> RECORDS SHOWN

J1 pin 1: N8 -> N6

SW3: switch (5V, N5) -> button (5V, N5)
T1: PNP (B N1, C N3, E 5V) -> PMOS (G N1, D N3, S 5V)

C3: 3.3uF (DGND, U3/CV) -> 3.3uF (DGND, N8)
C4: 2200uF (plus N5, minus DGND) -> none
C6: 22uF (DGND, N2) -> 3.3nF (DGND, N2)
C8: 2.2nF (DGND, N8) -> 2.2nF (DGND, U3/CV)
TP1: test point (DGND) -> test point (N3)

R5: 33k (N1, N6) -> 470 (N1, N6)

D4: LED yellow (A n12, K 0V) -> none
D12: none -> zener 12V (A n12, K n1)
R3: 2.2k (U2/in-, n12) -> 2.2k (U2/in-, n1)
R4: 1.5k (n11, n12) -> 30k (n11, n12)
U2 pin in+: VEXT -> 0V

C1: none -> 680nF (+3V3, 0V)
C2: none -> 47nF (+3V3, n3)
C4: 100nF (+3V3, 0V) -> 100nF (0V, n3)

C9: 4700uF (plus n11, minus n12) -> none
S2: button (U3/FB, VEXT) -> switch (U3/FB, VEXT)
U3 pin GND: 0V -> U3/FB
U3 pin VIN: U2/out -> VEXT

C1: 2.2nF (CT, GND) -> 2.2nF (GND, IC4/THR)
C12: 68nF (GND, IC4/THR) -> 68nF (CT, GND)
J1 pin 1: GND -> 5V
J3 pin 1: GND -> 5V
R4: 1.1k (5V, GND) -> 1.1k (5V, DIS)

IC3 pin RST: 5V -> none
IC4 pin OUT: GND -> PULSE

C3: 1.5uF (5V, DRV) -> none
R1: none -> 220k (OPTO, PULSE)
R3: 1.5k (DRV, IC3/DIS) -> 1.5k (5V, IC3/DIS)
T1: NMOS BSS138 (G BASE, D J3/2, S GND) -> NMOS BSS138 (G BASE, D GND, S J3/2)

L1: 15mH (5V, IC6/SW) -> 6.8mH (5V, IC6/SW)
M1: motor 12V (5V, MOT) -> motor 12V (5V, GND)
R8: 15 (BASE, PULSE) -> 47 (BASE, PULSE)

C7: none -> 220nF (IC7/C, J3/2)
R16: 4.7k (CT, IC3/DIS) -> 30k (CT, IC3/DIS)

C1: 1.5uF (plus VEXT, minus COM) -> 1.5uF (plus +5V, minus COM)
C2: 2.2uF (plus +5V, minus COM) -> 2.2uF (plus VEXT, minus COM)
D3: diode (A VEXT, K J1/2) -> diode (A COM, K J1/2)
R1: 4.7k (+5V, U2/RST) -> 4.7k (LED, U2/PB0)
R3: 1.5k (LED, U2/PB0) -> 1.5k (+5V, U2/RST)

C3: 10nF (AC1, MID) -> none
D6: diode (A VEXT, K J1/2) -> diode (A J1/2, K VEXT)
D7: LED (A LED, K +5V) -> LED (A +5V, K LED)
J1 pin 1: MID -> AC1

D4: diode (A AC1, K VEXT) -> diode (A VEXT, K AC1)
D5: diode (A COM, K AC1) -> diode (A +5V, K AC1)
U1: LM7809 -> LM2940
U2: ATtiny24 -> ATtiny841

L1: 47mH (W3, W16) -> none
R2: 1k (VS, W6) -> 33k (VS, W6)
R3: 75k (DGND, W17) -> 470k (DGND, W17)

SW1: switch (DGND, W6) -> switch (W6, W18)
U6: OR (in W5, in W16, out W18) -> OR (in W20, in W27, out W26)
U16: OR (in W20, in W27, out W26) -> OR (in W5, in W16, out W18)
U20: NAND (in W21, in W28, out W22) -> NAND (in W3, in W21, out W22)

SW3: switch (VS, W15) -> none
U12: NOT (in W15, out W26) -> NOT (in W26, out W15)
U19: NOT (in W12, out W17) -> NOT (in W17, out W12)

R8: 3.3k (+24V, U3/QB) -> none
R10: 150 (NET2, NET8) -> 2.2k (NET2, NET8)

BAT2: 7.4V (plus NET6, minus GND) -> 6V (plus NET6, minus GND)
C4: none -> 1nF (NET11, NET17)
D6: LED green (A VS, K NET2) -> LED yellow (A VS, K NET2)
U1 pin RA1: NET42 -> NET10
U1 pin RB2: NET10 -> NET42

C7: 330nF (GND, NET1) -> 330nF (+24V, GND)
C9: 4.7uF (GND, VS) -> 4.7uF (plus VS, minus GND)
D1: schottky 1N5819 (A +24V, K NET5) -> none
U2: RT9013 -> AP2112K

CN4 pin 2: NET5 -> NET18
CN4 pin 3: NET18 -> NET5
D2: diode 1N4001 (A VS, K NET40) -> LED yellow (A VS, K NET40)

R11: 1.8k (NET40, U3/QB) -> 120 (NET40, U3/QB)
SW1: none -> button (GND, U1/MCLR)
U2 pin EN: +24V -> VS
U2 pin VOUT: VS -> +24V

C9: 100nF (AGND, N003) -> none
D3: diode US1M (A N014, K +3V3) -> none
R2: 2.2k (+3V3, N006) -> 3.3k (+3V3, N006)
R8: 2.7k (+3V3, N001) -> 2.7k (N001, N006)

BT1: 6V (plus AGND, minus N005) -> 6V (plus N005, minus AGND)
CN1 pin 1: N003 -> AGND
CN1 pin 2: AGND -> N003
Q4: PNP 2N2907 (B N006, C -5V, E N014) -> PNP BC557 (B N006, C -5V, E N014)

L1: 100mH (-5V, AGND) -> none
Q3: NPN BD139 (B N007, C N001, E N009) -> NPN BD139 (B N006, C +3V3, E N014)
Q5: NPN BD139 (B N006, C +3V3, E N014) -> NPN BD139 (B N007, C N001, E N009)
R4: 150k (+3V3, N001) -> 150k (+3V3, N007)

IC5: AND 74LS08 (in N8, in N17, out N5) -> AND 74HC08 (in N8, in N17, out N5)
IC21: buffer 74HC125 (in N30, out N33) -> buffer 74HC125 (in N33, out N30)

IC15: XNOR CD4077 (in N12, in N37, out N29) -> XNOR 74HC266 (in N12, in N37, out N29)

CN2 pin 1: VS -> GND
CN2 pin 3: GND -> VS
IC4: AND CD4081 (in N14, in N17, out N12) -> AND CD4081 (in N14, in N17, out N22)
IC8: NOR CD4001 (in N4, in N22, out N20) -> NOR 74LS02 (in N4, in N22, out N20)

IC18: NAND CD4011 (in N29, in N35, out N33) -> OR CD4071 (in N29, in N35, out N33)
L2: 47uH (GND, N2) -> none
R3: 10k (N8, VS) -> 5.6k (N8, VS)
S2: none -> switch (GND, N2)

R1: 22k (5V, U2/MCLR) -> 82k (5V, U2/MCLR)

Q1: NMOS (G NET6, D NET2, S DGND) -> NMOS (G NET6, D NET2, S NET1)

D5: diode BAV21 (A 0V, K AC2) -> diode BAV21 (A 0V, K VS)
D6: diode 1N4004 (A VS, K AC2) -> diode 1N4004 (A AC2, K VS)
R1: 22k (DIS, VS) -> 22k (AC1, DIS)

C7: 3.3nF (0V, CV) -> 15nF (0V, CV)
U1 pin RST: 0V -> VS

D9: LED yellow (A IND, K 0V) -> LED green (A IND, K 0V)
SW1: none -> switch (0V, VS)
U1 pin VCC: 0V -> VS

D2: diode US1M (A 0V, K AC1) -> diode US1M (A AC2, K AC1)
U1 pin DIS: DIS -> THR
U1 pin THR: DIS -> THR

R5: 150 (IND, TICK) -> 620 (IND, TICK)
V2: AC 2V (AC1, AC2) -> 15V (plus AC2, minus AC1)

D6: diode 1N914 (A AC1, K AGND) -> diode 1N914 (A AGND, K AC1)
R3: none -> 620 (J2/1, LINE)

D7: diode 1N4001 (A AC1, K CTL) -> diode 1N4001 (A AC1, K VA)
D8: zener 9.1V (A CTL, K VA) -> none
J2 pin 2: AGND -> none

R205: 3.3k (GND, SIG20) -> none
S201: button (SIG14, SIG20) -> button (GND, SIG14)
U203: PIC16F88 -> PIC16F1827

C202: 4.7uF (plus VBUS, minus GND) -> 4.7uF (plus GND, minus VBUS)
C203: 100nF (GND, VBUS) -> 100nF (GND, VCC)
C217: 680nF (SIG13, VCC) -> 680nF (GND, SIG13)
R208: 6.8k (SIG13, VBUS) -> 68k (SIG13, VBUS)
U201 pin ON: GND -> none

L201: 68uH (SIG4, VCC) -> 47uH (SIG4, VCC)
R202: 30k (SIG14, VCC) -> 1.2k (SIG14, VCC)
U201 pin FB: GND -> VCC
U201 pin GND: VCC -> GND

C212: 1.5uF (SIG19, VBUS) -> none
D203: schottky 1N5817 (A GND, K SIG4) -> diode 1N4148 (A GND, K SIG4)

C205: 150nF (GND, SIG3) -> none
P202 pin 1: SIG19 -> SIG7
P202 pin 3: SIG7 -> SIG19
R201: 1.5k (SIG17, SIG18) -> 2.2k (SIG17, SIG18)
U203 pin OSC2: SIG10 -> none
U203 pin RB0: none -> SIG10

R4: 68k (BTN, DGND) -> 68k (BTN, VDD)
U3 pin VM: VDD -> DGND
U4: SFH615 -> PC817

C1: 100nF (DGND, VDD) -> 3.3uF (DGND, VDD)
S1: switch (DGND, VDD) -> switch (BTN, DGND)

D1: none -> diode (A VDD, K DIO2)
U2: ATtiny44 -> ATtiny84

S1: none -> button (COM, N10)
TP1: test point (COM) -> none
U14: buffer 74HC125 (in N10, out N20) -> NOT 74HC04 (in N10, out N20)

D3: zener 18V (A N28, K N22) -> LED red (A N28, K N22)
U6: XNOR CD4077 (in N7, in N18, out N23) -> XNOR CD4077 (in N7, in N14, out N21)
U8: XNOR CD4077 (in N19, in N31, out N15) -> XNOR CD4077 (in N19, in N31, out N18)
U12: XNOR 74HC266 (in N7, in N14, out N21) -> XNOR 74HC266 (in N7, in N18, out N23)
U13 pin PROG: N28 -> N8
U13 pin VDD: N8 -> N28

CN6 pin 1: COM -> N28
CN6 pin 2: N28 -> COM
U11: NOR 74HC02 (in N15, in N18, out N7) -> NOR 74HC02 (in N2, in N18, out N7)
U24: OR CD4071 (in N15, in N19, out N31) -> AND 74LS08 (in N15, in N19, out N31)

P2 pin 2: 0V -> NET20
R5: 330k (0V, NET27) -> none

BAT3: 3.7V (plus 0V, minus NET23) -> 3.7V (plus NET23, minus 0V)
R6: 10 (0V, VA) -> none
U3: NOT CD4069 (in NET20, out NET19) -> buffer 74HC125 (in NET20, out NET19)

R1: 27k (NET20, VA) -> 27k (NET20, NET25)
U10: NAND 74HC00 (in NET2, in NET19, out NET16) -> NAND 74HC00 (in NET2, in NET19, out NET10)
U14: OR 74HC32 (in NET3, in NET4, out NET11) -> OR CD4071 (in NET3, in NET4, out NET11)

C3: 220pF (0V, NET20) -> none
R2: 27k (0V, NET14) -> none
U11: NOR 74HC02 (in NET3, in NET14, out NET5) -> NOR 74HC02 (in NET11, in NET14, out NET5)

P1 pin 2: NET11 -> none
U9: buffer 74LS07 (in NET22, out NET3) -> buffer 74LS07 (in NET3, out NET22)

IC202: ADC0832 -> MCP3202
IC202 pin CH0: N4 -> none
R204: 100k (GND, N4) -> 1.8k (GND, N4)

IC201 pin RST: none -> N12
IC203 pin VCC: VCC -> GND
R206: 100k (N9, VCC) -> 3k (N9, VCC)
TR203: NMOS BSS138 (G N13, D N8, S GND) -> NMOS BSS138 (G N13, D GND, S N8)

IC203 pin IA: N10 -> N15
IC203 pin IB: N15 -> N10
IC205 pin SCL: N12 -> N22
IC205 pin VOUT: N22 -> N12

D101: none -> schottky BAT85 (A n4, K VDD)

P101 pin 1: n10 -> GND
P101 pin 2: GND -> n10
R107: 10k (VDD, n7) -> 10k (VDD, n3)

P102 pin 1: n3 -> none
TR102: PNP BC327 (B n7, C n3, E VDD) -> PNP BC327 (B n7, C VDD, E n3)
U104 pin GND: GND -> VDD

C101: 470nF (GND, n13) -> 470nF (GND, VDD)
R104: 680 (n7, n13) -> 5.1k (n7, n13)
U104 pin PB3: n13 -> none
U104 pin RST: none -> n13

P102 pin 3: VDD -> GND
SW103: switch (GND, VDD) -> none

> ABOUT THIS TASK
Write out, exactly and with nothing else, the lines of the listing above from its first line through the line with "C9: 4700uF (plus n11, minus n12) -> none".

> SOLUTION BELOW
J1 pin 1: N8 -> N6

SW3: switch (5V, N5) -> button (5V, N5)
T1: PNP (B N1, C N3, E 5V) -> PMOS (G N1, D N3, S 5V)

C3: 3.3uF (DGND, U3/CV) -> 3.3uF (DGND, N8)
C4: 2200uF (plus N5, minus DGND) -> none
C6: 22uF (DGND, N2) -> 3.3nF (DGND, N2)
C8: 2.2nF (DGND, N8) -> 2.2nF (DGND, U3/CV)
TP1: test point (DGND) -> test point (N3)

R5: 33k (N1, N6) -> 470 (N1, N6)

D4: LED yellow (A n12, K 0V) -> none
D12: none -> zener 12V (A n12, K n1)
R3: 2.2k (U2/in-, n12) -> 2.2k (U2/in-, n1)
R4: 1.5k (n11, n12) -> 30k (n11, n12)
U2 pin in+: VEXT -> 0V

C1: none -> 680nF (+3V3, 0V)
C2: none -> 47nF (+3V3, n3)
C4: 100nF (+3V3, 0V) -> 100nF (0V, n3)

C9: 4700uF (plus n11, minus n12) -> none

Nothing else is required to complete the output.